··· RECORD SET ···

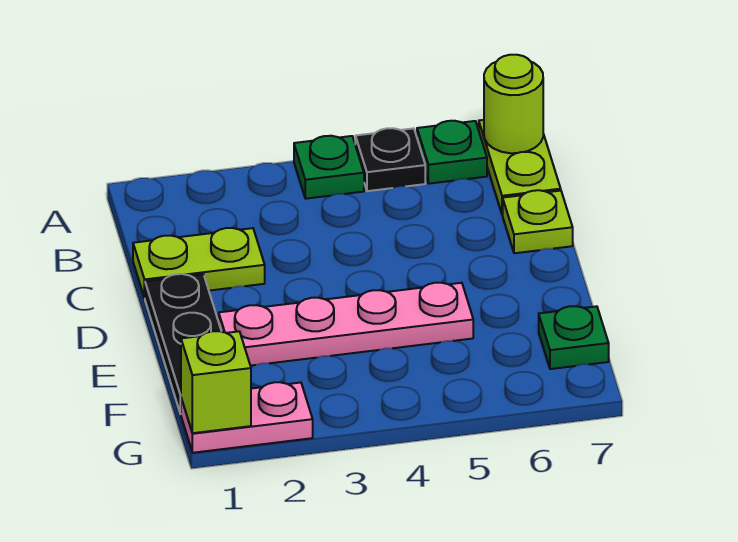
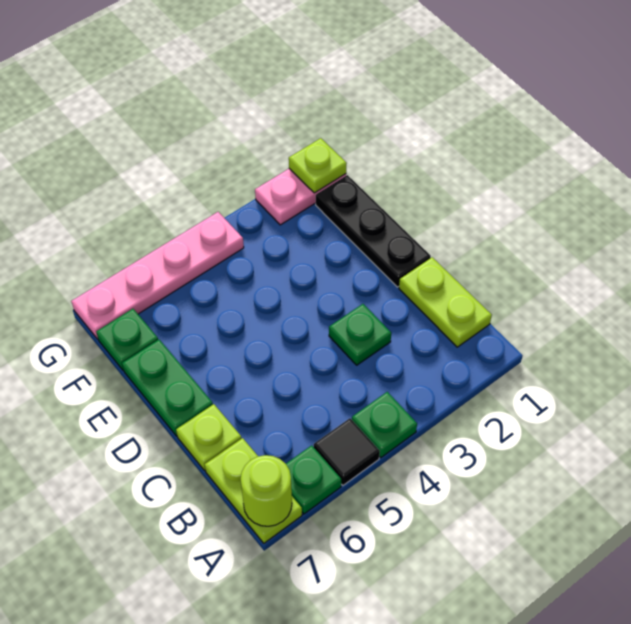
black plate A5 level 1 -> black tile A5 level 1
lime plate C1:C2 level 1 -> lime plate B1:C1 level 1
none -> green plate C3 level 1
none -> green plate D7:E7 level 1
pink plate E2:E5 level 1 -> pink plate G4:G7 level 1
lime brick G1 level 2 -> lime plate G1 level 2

···
··· RECORD SET ···

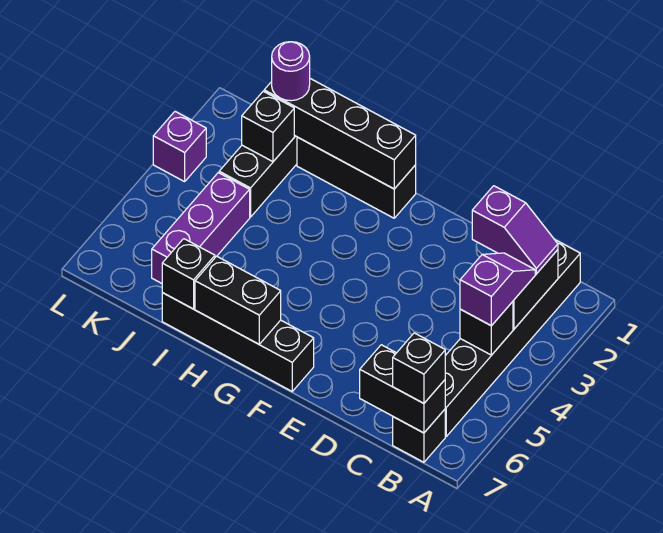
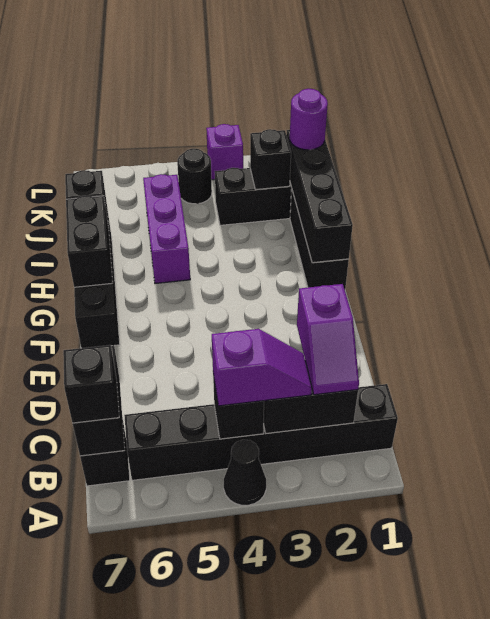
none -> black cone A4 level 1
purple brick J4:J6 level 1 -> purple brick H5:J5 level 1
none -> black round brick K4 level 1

···

PROMPT: From the entries above, return exactly the line containing "purple brick J4:J6", the line containing "none -> black round brick K4 level 1", and all lines between, and nothing else.

OUTPUT BELOW:
purple brick J4:J6 level 1 -> purple brick H5:J5 level 1
none -> black round brick K4 level 1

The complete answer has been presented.